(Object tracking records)
_ _ _ _ _

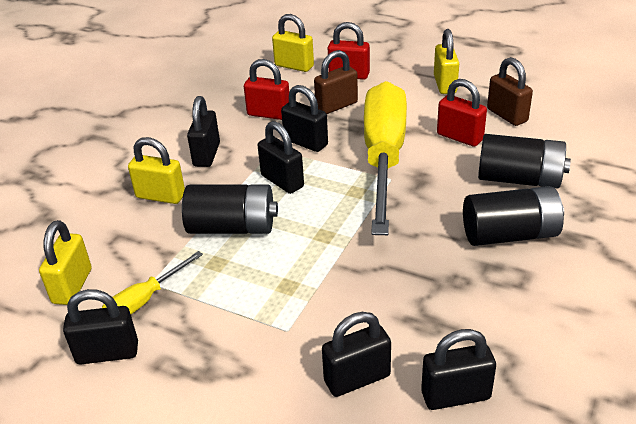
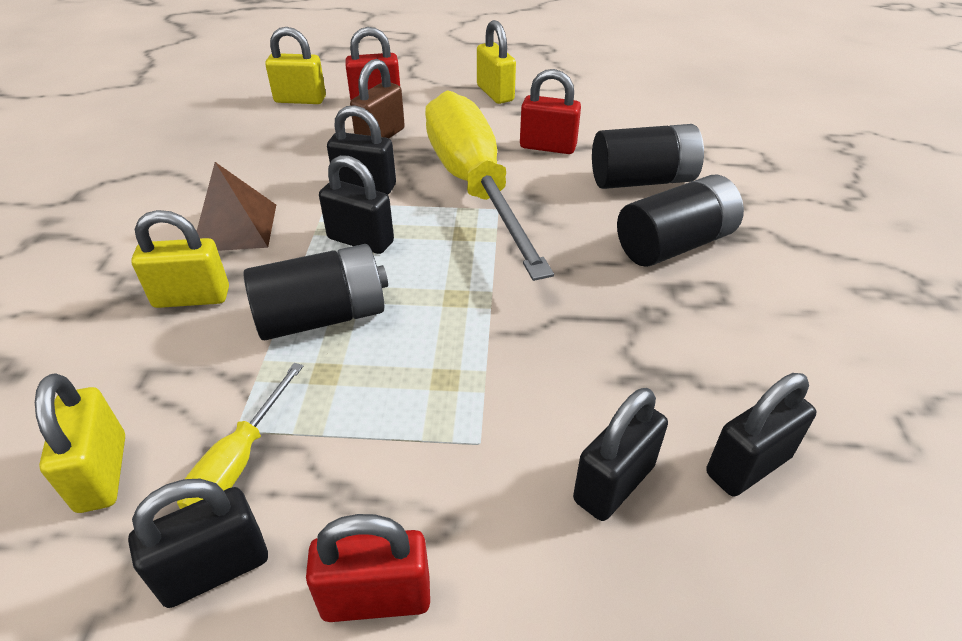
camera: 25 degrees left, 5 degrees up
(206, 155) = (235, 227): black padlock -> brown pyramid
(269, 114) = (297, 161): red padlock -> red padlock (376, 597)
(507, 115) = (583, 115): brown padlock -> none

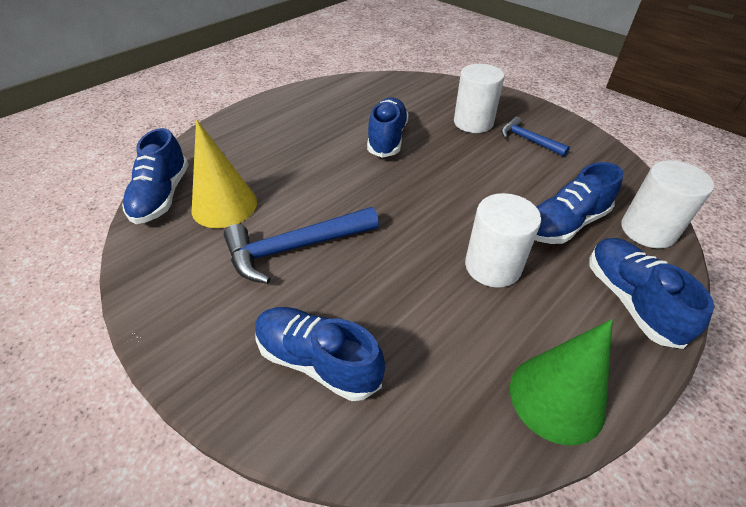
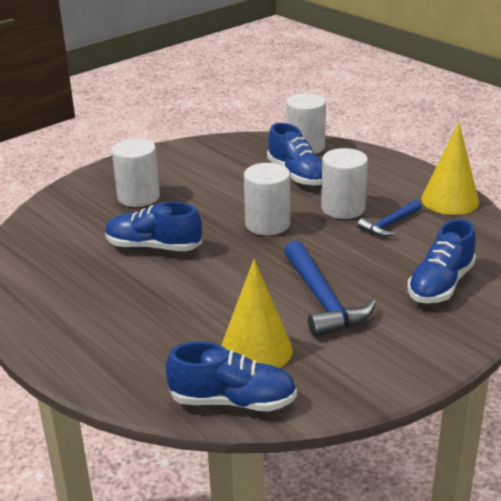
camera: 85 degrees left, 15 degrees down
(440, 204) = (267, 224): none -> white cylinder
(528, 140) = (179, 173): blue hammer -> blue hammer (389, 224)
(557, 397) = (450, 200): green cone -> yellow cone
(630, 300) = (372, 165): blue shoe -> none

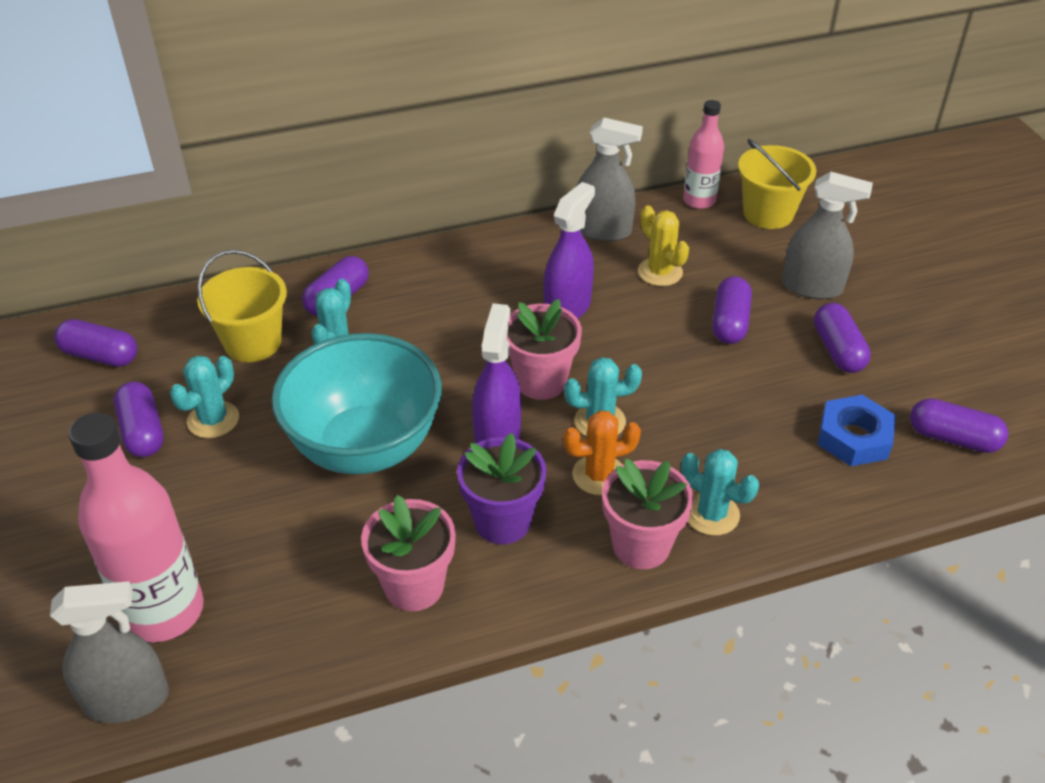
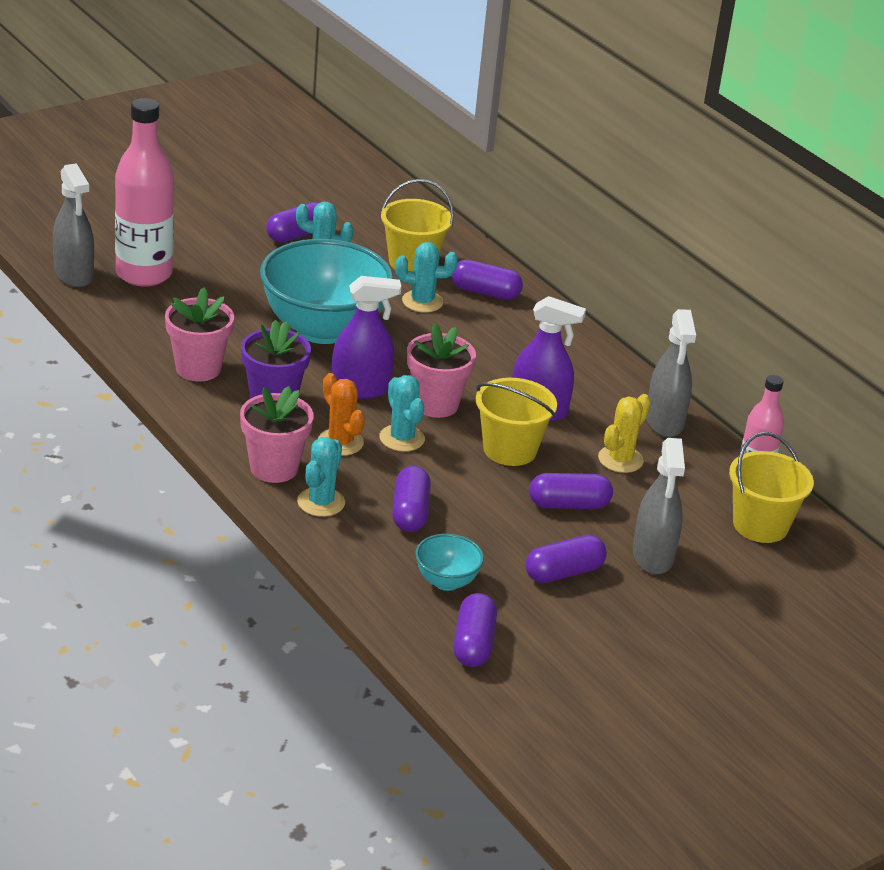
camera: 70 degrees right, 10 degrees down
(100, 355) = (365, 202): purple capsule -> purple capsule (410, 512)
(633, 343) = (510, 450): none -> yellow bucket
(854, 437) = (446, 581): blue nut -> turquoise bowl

_ _ _ _ _

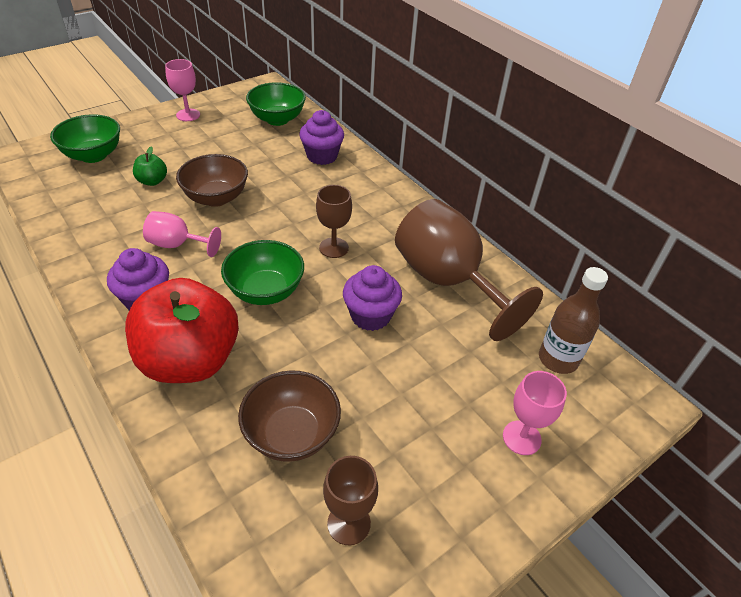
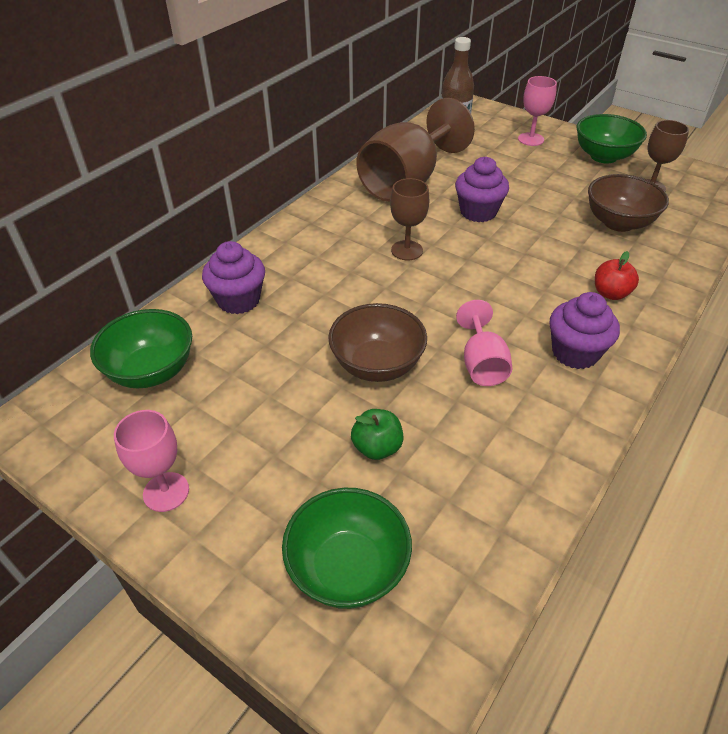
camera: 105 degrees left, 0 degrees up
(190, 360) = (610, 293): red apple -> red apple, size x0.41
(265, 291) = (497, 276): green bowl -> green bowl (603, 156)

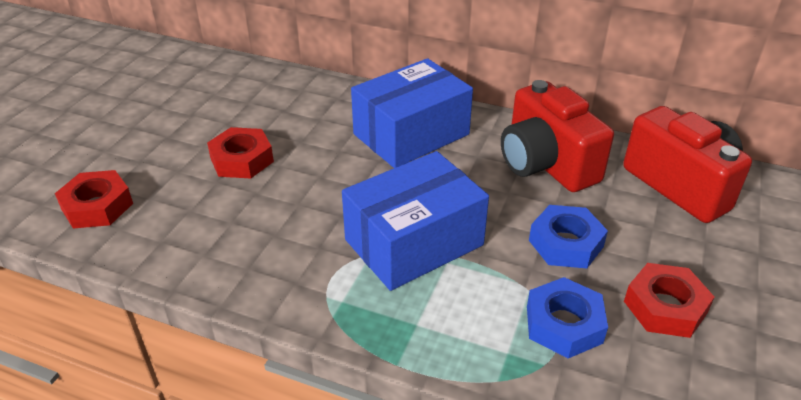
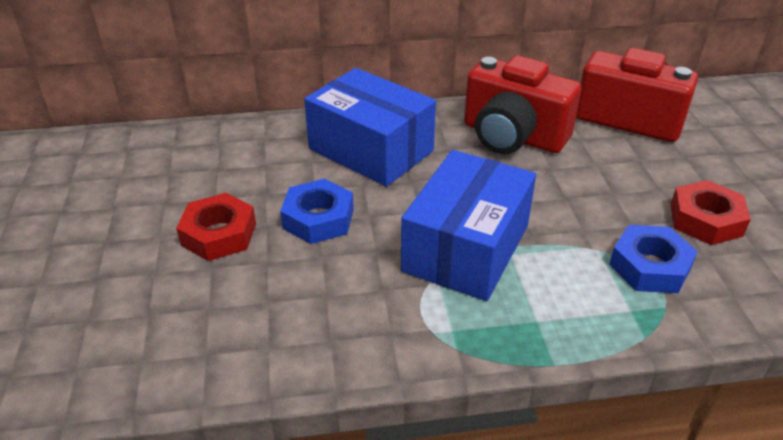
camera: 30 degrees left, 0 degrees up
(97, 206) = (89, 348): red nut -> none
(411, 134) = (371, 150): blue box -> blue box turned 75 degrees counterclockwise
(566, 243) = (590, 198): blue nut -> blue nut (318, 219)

_ _ _ _ _

• _Task statement_:
Please output, exactly as written, the lines above from the one holding "(440, 204) = (267, 224): none" through the one holding "(633, 343) = (510, 450): none", both included, with the pictures omitted.

• _Finished task_:
(440, 204) = (267, 224): none -> white cylinder
(528, 140) = (179, 173): blue hammer -> blue hammer (389, 224)
(557, 397) = (450, 200): green cone -> yellow cone
(630, 300) = (372, 165): blue shoe -> none

camera: 70 degrees right, 10 degrees down
(100, 355) = (365, 202): purple capsule -> purple capsule (410, 512)
(633, 343) = (510, 450): none -> yellow bucket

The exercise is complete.